Your instructions = Without any pictures, reproduce exactly the lines running from the line containing "camera: 170 degrees right, 15 degrees down" through the end of the entries.

Data to process =
BEGIN

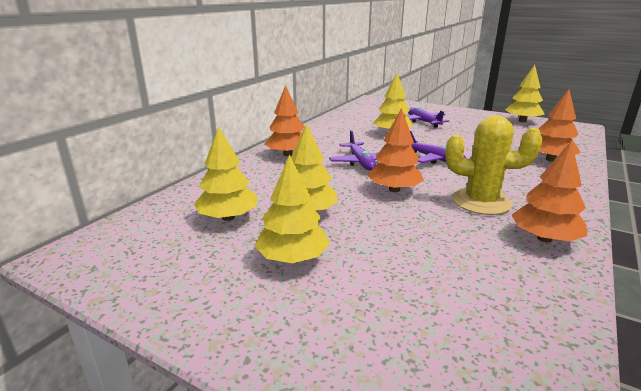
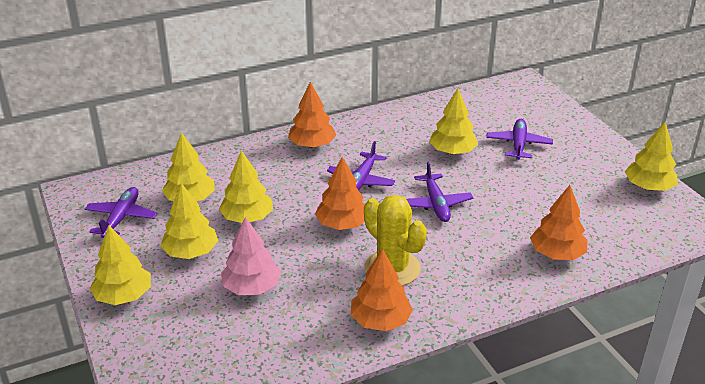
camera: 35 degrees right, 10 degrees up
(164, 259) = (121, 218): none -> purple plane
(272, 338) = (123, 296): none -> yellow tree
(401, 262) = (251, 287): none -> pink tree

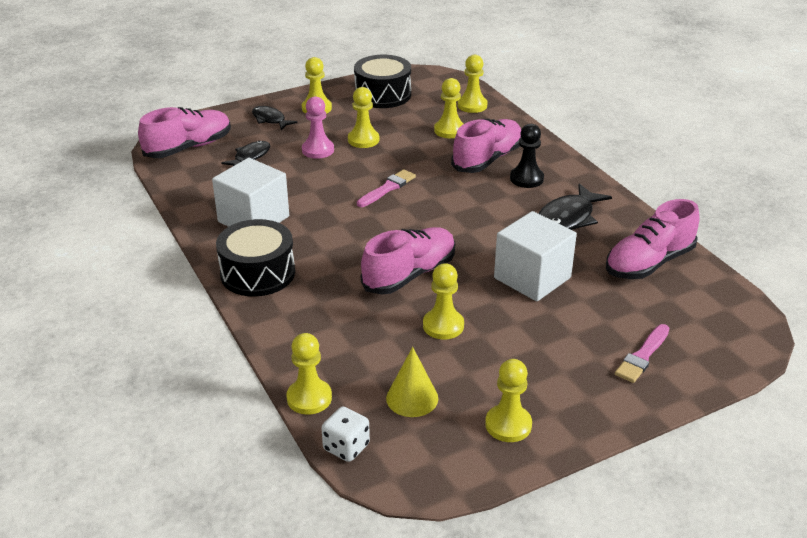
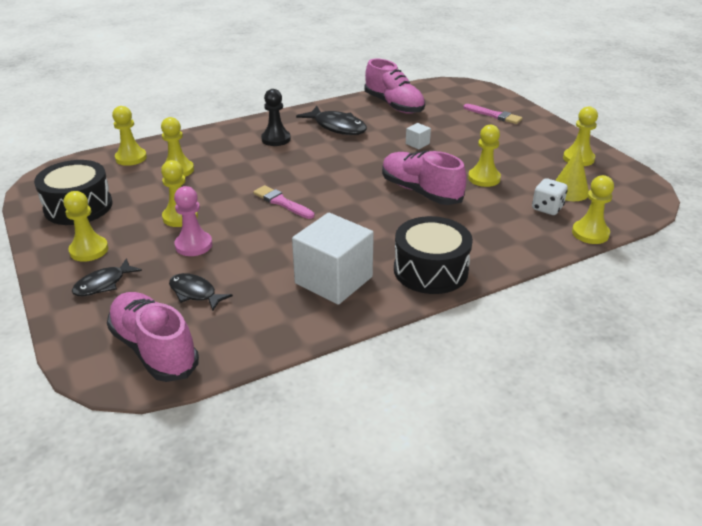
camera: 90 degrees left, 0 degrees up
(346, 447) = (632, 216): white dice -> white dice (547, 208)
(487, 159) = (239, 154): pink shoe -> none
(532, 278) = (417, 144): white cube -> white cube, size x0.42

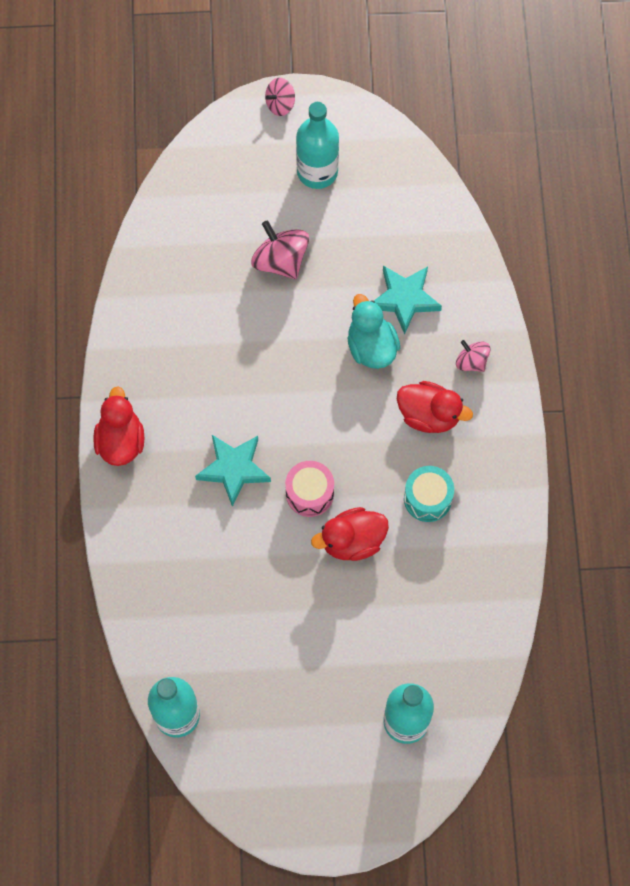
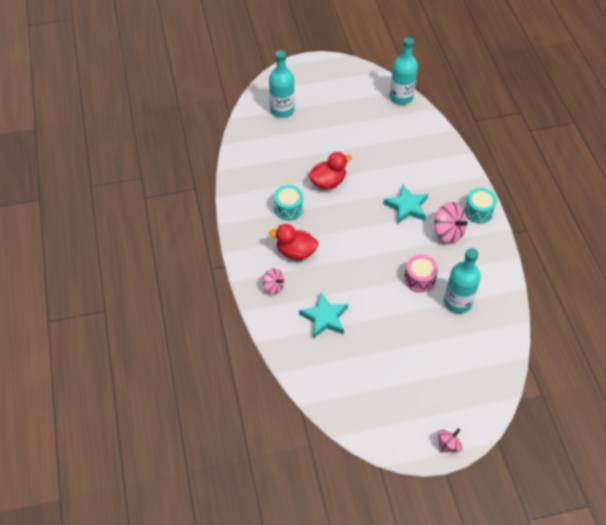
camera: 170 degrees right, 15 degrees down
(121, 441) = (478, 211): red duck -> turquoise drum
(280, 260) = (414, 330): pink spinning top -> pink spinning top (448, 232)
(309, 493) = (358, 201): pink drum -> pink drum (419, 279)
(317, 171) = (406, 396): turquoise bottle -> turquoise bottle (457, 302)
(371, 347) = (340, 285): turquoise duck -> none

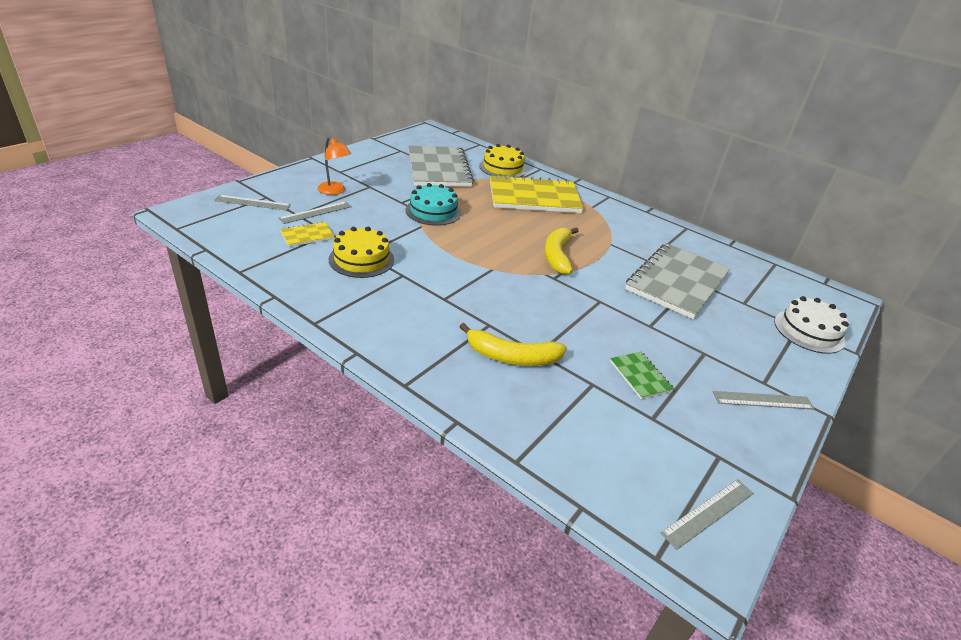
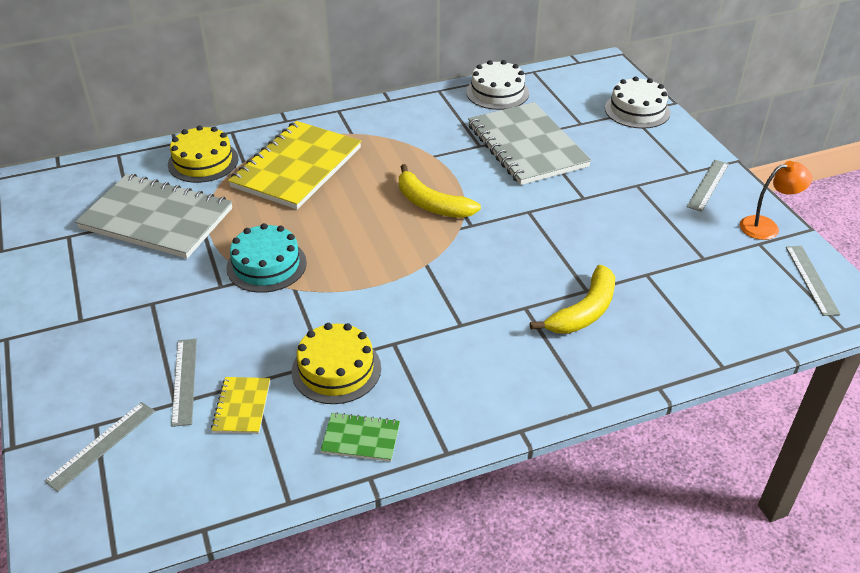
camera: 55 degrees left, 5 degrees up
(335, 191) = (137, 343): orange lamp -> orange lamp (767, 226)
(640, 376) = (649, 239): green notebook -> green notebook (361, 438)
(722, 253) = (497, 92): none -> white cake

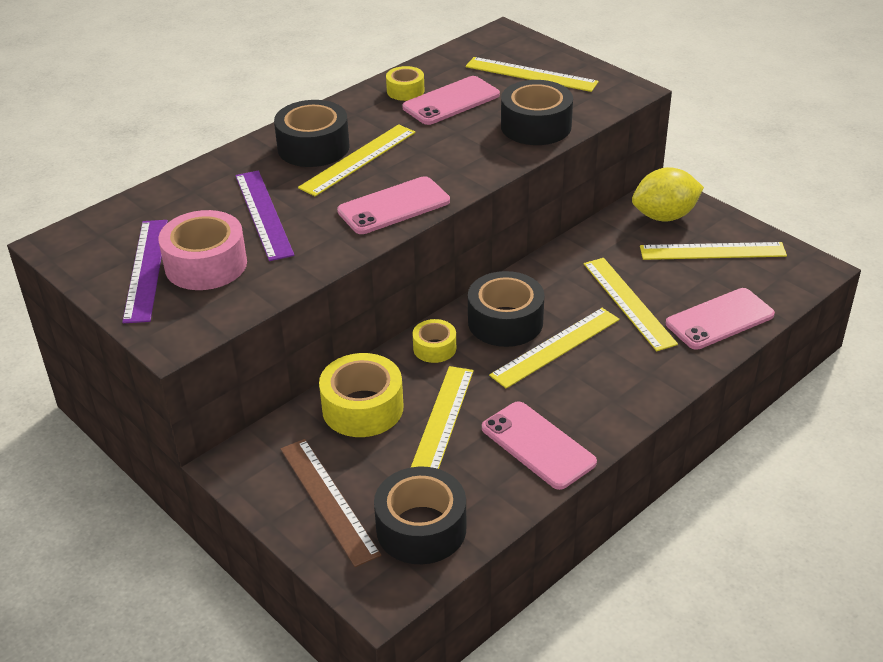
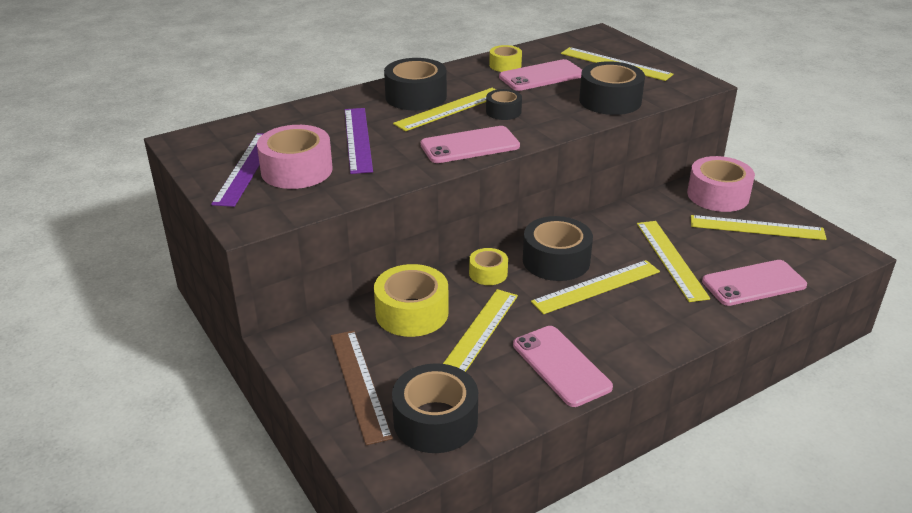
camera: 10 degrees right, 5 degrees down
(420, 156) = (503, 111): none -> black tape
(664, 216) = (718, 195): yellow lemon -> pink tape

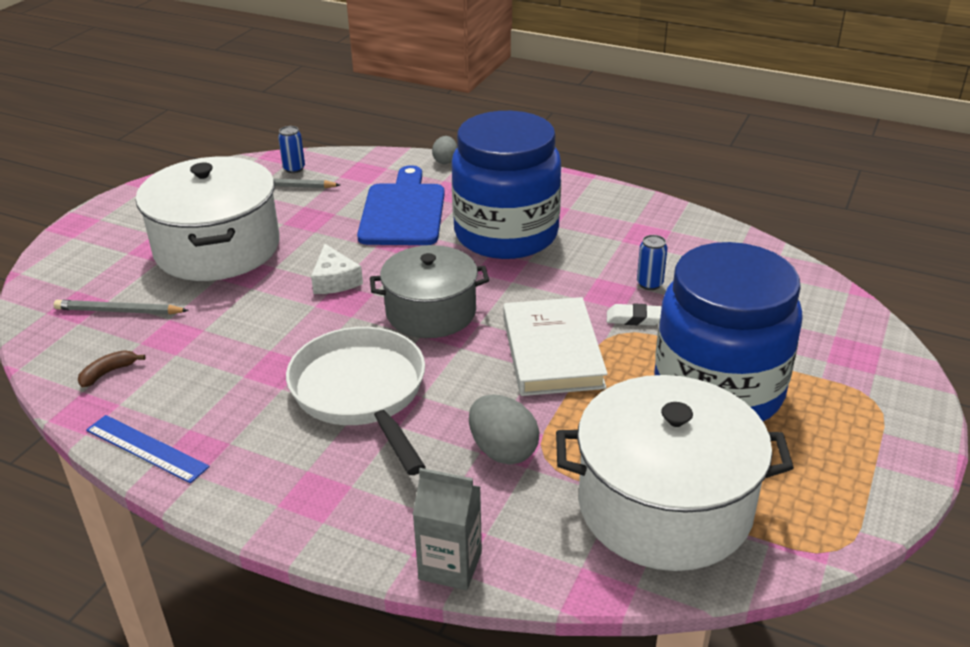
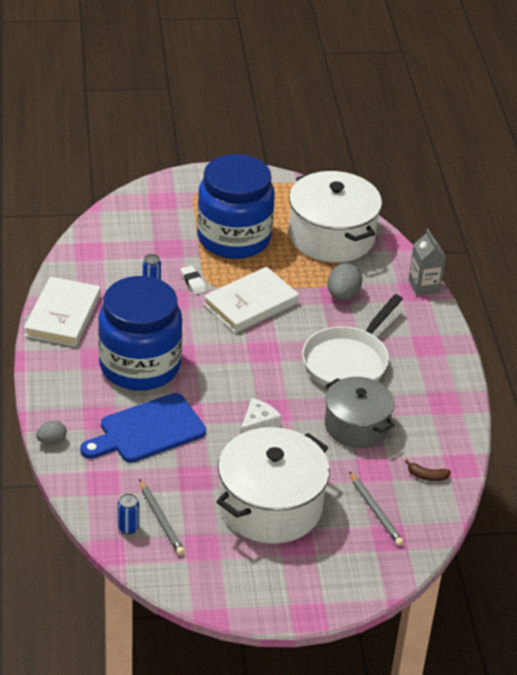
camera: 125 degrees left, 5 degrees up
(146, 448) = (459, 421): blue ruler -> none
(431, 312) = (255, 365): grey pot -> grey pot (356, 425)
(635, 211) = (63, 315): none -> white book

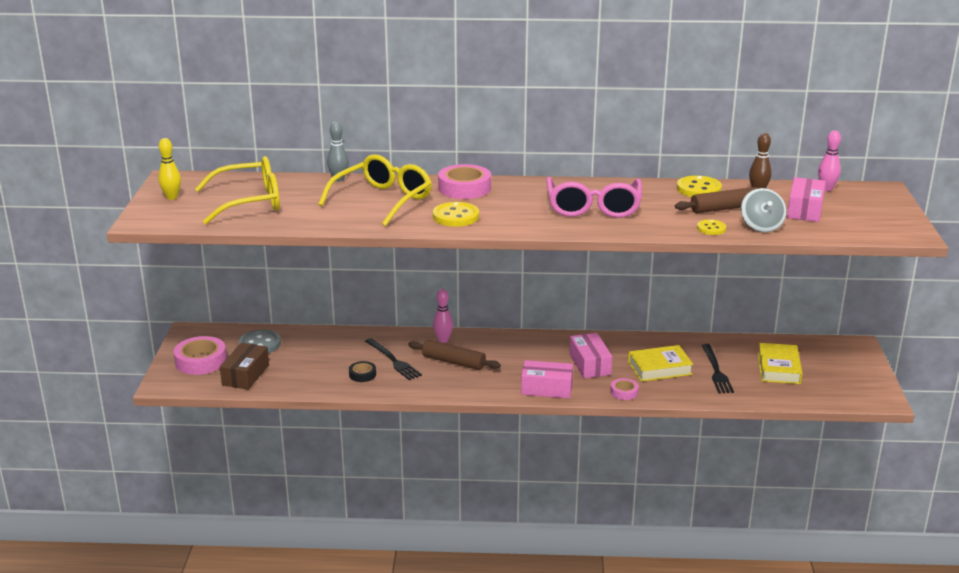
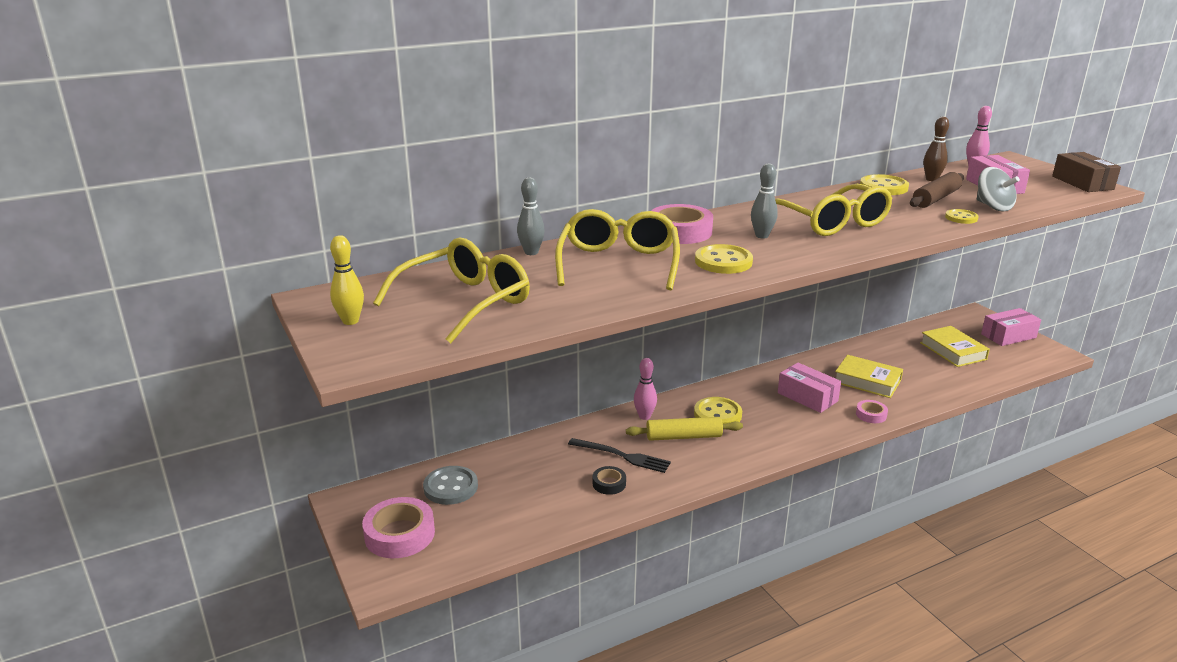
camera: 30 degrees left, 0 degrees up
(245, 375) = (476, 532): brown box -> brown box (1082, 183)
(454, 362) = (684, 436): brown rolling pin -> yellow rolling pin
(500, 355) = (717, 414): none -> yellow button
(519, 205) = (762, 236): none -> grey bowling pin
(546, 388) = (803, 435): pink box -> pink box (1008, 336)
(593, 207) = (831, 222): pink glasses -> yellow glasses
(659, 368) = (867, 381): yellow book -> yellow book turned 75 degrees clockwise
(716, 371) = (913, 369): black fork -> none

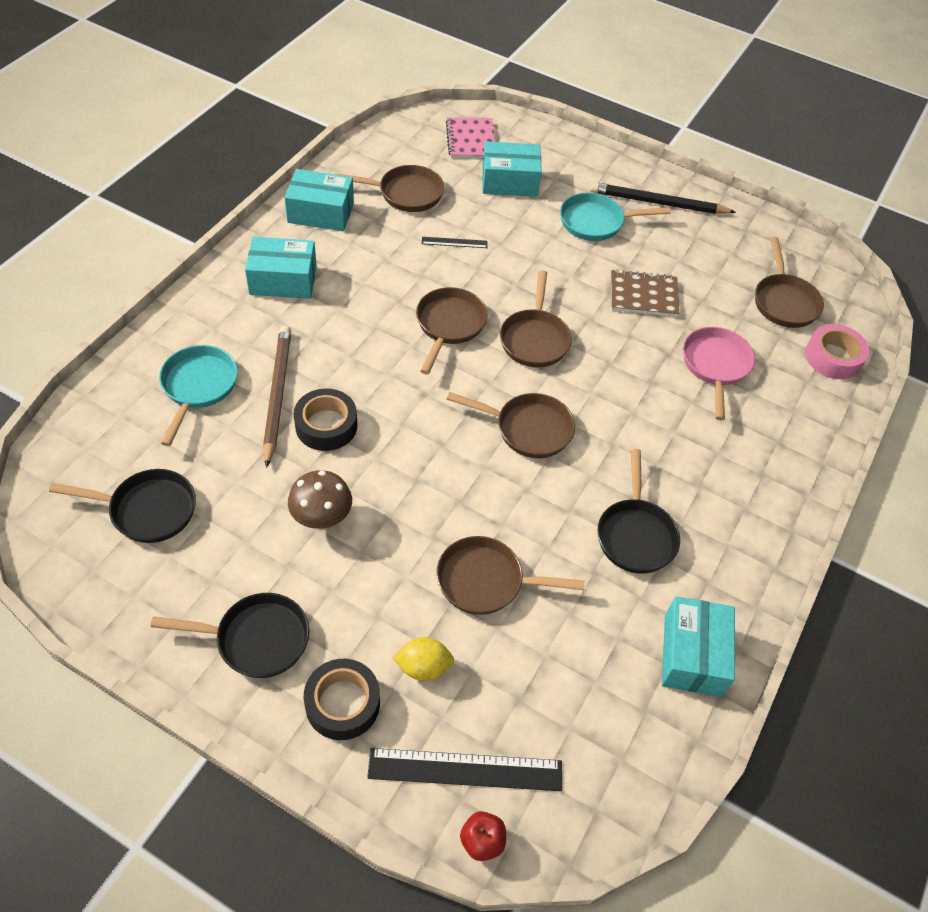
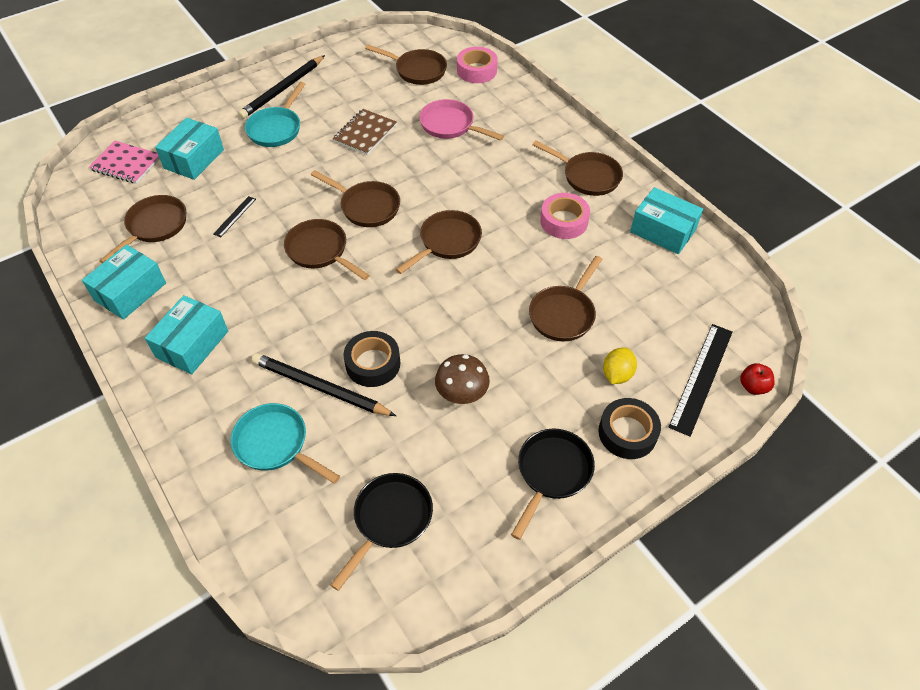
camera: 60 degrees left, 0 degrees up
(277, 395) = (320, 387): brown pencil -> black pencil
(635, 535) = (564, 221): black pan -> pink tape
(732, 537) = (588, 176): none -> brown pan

END

Result for this task =
camera: 170 degrees right, 15 degrees down
(121, 441) = (478, 211): red duck -> turquoise drum
(280, 260) = (414, 330): pink spinning top -> pink spinning top (448, 232)
(309, 493) = (358, 201): pink drum -> pink drum (419, 279)
(317, 171) = (406, 396): turquoise bottle -> turquoise bottle (457, 302)
(371, 347) = (340, 285): turquoise duck -> none

camera: 55 degrees left, 5 degrees up
(335, 191) = (137, 343): orange lamp -> orange lamp (767, 226)
(640, 376) = (649, 239): green notebook -> green notebook (361, 438)
(722, 253) = (497, 92): none -> white cake

camera: 10 degrees right, 5 degrees down
(420, 156) = (503, 111): none -> black tape
(664, 216) = (718, 195): yellow lemon -> pink tape

camera: 125 degrees left, 5 degrees up
(146, 448) = (459, 421): blue ruler -> none
(431, 312) = (255, 365): grey pot -> grey pot (356, 425)
(635, 211) = (63, 315): none -> white book

camera: 30 degrees left, 0 degrees up
(245, 375) = (476, 532): brown box -> brown box (1082, 183)
(454, 362) = (684, 436): brown rolling pin -> yellow rolling pin
(500, 355) = (717, 414): none -> yellow button
(519, 205) = (762, 236): none -> grey bowling pin
(546, 388) = (803, 435): pink box -> pink box (1008, 336)
(593, 207) = (831, 222): pink glasses -> yellow glasses
(659, 368) = (867, 381): yellow book -> yellow book turned 75 degrees clockwise
(716, 371) = (913, 369): black fork -> none

camera: 60 degrees left, 0 degrees up
(277, 395) = (320, 387): brown pencil -> black pencil
(635, 535) = (564, 221): black pan -> pink tape
(732, 537) = (588, 176): none -> brown pan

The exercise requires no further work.